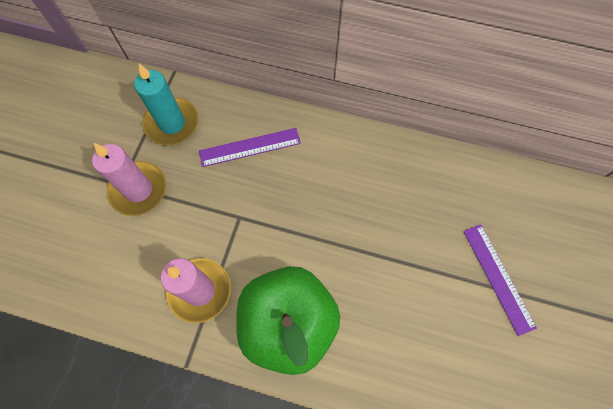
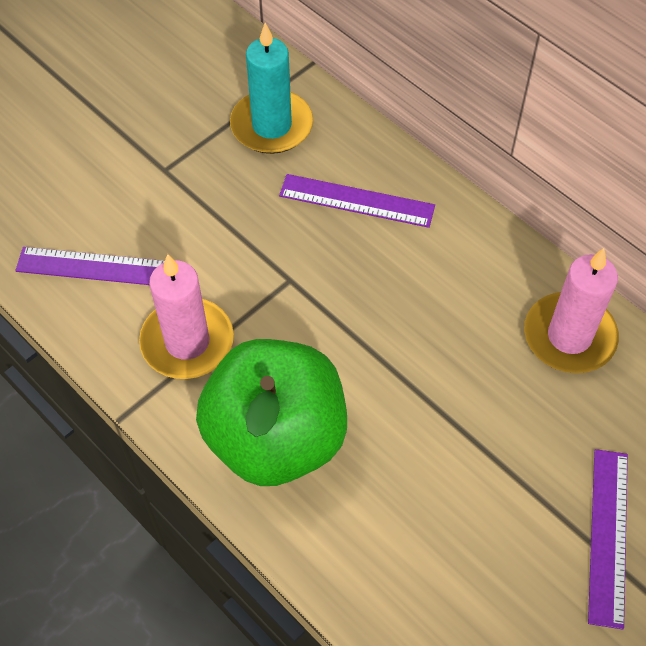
camera: 30 degrees right, 10 degrees down
pink candle [92,143,166,216] -> pink candle moved to [524,248,619,373]
none -> purple ruler [15,247,165,285]

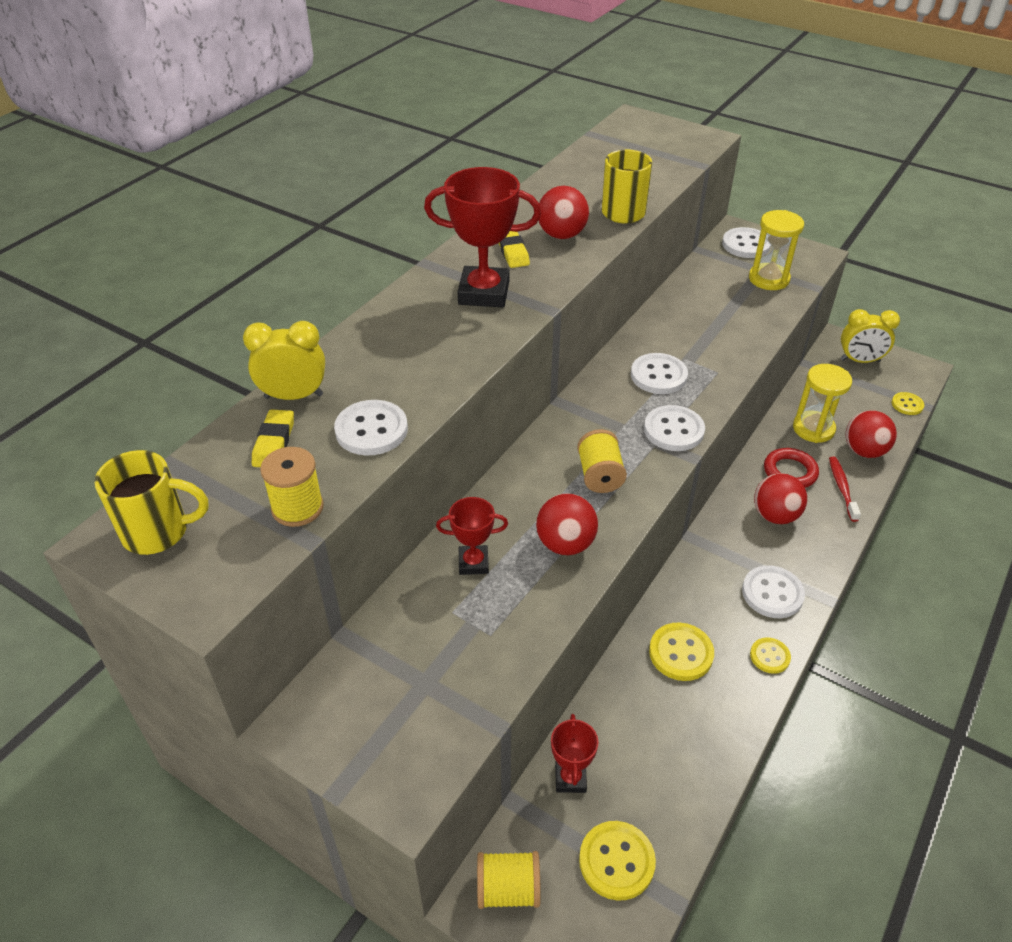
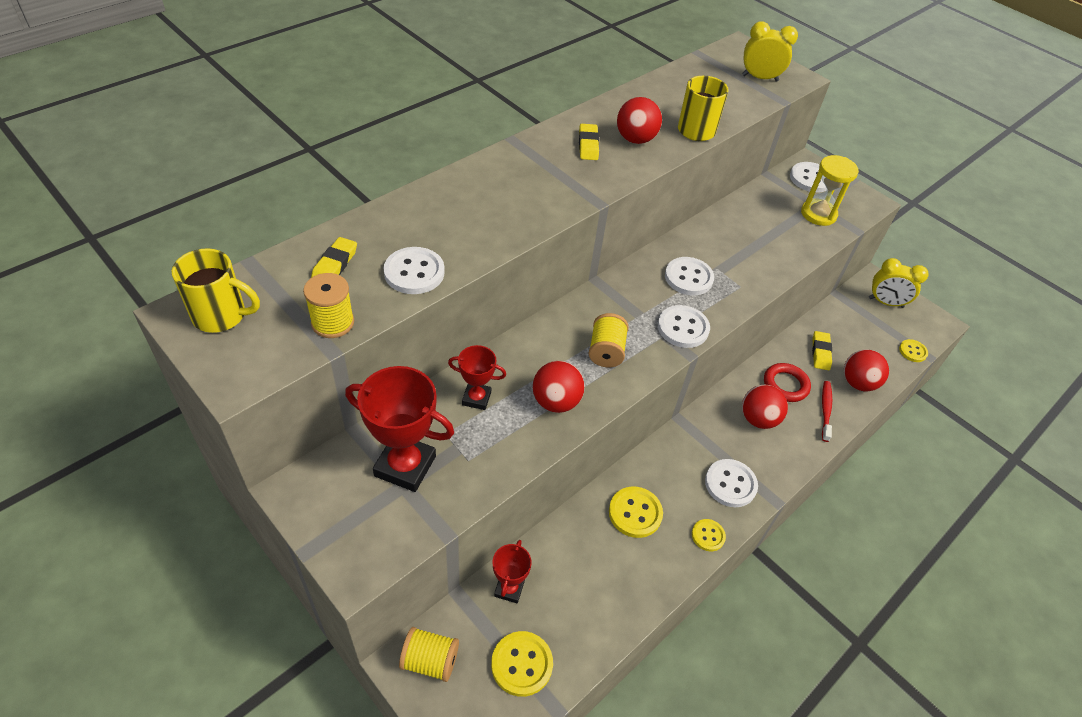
camera: 10 degrees right, 5 degrees up
yellow clock [243,321,325,400] -> yellow clock moved to [742,22,798,82]
red trophy [424,167,541,308] -> red trophy moved to [345,366,454,492]
yellow hourglass [793,364,852,443] -> yellow eraser [812,331,832,370]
+===+
» Work task
Could you find every line in the records above that has the string "yellow" and copy it?

» Written response
yellow clock [243,321,325,400] -> yellow clock moved to [742,22,798,82]
yellow hourglass [793,364,852,443] -> yellow eraser [812,331,832,370]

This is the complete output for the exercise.